- [Exercise aim]:
Pick out the lines in the listing below that contain the word "grey" and copy them.

- [Given data]:
▶

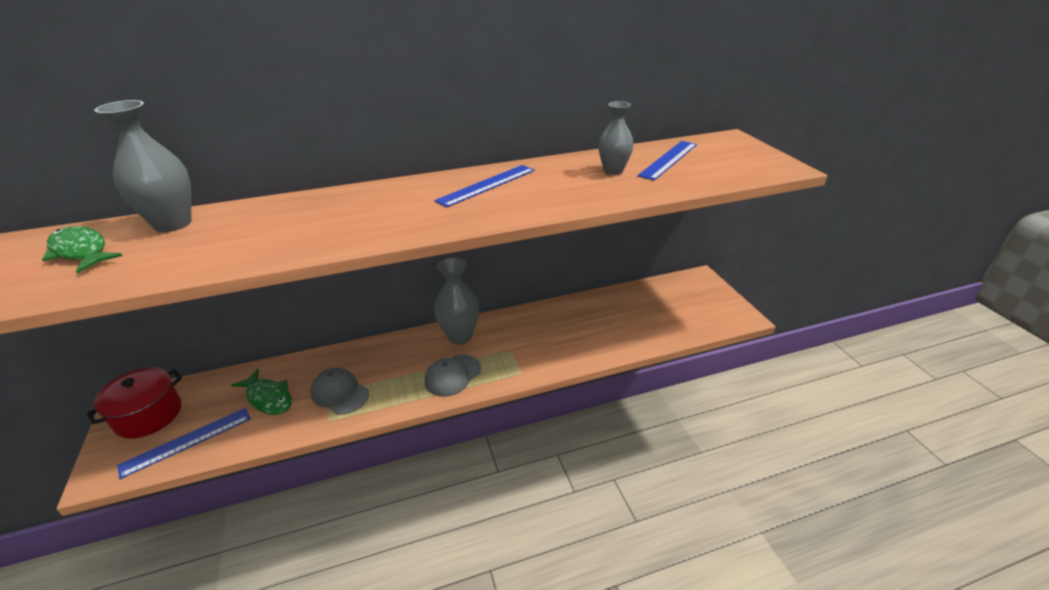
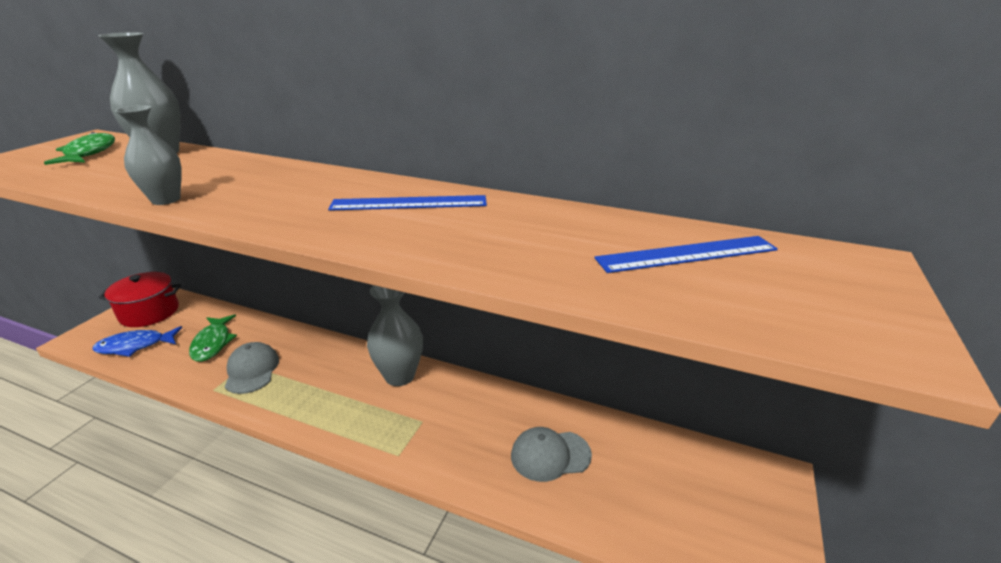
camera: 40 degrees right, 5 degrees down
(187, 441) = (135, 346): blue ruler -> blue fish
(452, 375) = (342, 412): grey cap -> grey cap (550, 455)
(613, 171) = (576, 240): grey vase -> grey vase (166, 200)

◀

- [Written reply]:
(452, 375) = (342, 412): grey cap -> grey cap (550, 455)
(613, 171) = (576, 240): grey vase -> grey vase (166, 200)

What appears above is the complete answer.